Geometric shape edit sequences:
—————

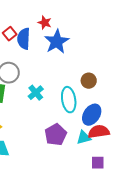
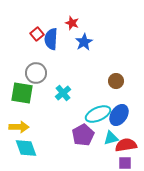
blue star: (57, 42) -> (84, 42), size x0.7
cyan ellipse: (69, 100) -> (98, 114), moved, turned 75
red semicircle: (99, 132) -> (126, 145), moved

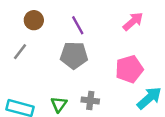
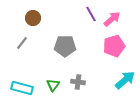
purple line: (78, 25) -> (91, 14), moved
pink pentagon: (129, 69) -> (114, 46), moved

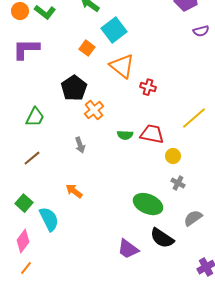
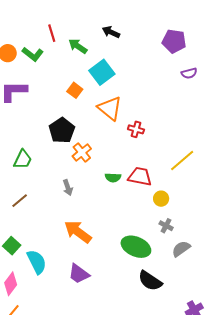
orange arrow: (74, 191) -> (78, 232), moved, size x1.6
gray semicircle: (193, 218) -> (181, 249), moved
purple trapezoid: (128, 249) -> (79, 274), moved

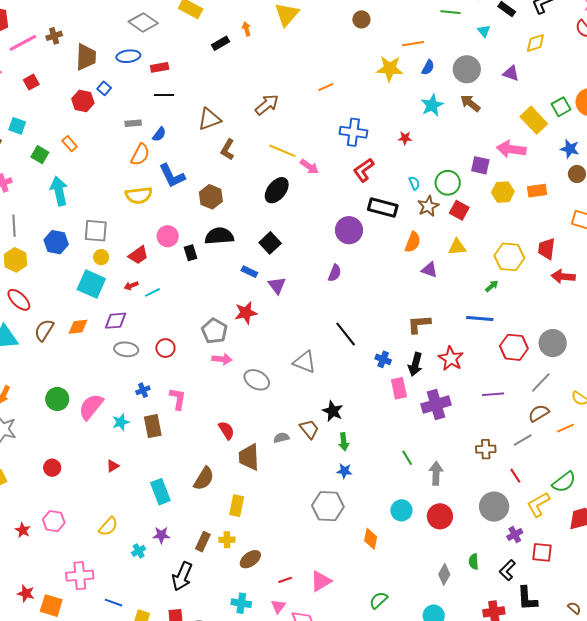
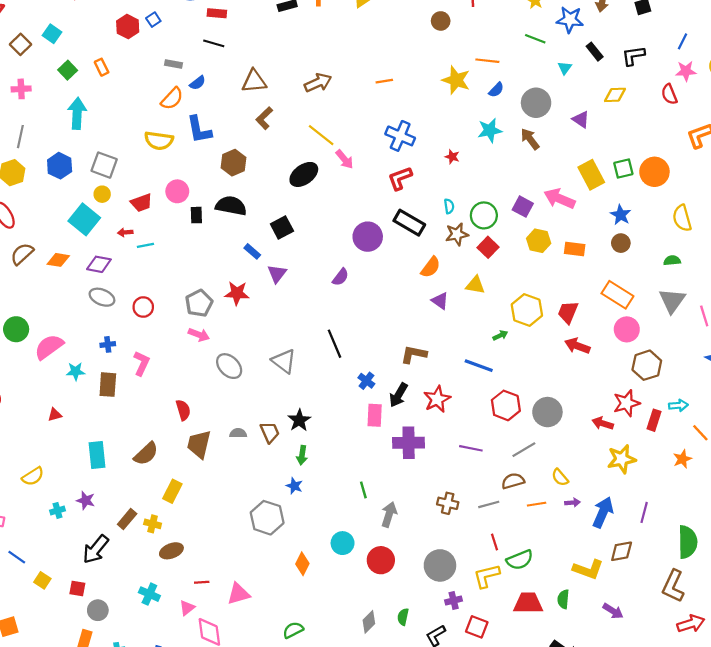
red line: (515, 476) -> (495, 542), moved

—————

◆ **PROMPT**
Return every line above in which the string "size" occurs.

◆ **REPLY**
blue star: (57, 42) -> (84, 42), size x0.7
orange arrow: (74, 191) -> (78, 232), moved, size x1.6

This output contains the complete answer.